Start of Block
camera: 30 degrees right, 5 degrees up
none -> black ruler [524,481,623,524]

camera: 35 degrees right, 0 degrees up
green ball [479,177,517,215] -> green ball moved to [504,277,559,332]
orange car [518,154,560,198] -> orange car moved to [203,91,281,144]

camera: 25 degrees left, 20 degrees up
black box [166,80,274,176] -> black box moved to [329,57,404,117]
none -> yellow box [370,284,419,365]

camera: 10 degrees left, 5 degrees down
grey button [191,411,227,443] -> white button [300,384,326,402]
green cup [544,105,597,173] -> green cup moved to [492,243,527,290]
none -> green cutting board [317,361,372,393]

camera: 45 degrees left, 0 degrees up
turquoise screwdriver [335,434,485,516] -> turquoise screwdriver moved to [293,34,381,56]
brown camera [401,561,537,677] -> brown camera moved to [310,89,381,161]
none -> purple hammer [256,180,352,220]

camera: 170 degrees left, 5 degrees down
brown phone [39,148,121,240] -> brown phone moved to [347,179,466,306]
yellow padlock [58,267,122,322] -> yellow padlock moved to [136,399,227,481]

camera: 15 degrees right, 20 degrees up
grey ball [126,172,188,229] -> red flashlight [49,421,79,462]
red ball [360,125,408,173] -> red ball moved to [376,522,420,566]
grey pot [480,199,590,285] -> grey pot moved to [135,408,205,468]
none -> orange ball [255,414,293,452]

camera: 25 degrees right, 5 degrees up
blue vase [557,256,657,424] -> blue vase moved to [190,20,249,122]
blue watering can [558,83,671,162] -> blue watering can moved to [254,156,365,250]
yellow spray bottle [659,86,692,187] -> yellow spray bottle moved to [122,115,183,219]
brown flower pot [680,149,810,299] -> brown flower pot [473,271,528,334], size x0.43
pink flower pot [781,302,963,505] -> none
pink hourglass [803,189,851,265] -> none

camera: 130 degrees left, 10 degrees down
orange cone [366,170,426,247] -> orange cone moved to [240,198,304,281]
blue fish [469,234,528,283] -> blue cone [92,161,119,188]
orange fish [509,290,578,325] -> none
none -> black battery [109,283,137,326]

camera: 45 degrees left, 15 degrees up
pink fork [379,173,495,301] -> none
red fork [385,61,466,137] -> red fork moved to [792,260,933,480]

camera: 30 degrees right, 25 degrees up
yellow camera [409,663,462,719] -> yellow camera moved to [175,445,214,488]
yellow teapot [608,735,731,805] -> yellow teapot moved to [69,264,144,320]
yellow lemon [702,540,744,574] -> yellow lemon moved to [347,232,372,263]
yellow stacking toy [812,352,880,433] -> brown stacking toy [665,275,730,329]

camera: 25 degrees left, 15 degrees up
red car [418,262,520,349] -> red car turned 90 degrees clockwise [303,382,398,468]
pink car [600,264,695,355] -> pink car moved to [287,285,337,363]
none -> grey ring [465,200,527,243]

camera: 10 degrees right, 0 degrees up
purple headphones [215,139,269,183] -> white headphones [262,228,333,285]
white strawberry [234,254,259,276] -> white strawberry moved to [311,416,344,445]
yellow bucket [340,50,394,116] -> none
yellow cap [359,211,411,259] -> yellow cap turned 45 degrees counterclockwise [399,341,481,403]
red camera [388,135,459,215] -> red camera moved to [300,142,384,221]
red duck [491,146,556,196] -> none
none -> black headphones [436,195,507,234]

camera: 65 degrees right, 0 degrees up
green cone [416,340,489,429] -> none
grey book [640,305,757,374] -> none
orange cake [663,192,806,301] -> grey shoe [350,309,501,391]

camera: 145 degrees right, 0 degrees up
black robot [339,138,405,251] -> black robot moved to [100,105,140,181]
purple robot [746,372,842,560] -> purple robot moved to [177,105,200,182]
End of Block
*Brief*:
Take the word "fork" and find each line of the material that contains it. Copy those lines.

*Solution*:
pink fork [379,173,495,301] -> none
red fork [385,61,466,137] -> red fork moved to [792,260,933,480]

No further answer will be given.